>> begin Dataset excerpts

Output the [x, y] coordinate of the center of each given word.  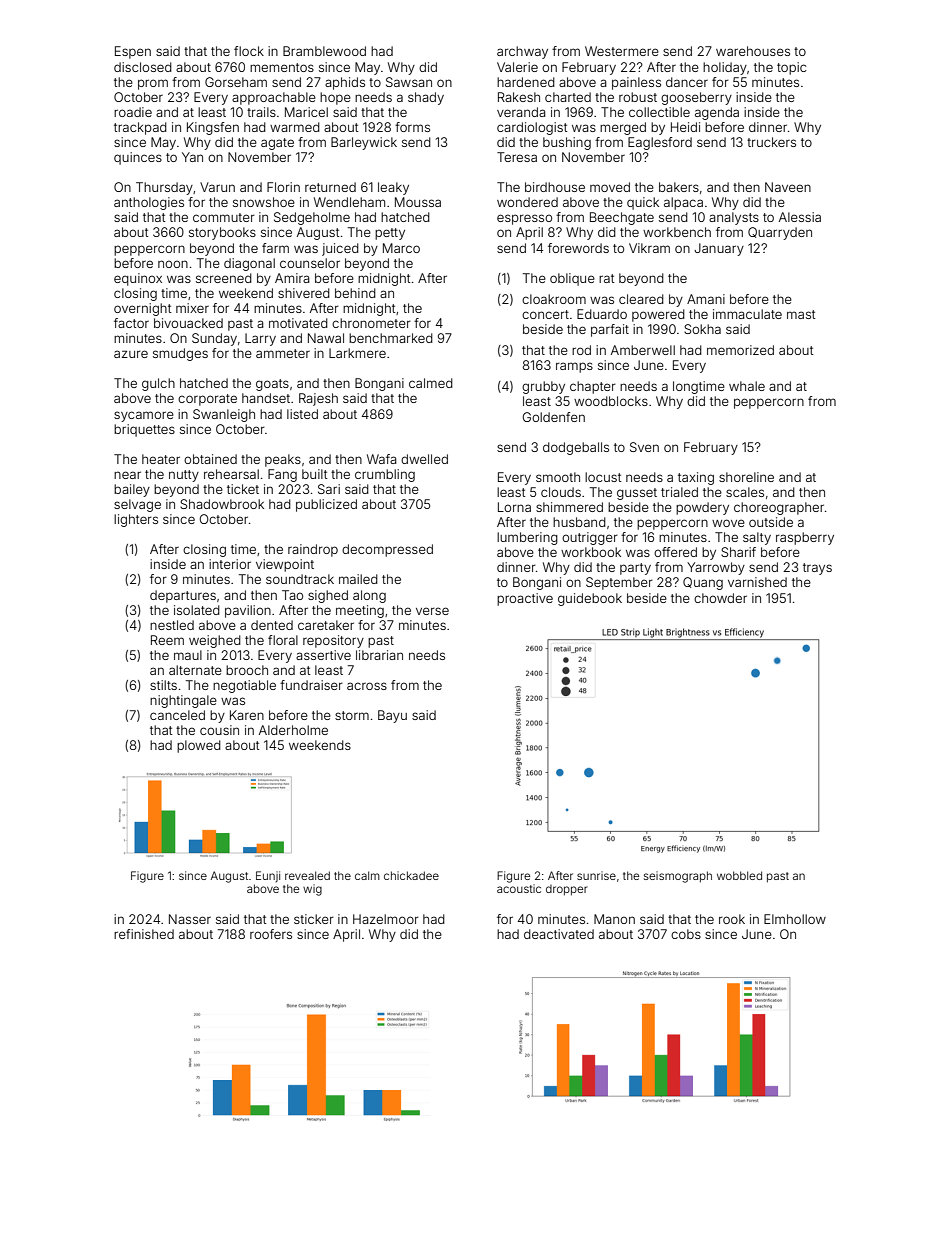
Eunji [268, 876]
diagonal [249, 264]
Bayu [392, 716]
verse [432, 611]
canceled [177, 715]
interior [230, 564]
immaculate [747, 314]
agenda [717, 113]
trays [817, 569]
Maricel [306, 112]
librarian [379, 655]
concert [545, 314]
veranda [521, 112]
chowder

>> end Dataset excerpts

* **Directions for this task**: Reproduce every record above line for line, verbatim, and omit the pictures.

* **Response**:
Output the [x, y] coordinate of the center of each given word.  
Eunji [268, 876]
diagonal [249, 264]
Bayu [392, 716]
verse [432, 611]
canceled [177, 715]
interior [230, 564]
immaculate [747, 314]
agenda [717, 113]
trays [817, 569]
Maricel [306, 112]
librarian [379, 655]
concert [545, 314]
veranda [521, 112]
chowder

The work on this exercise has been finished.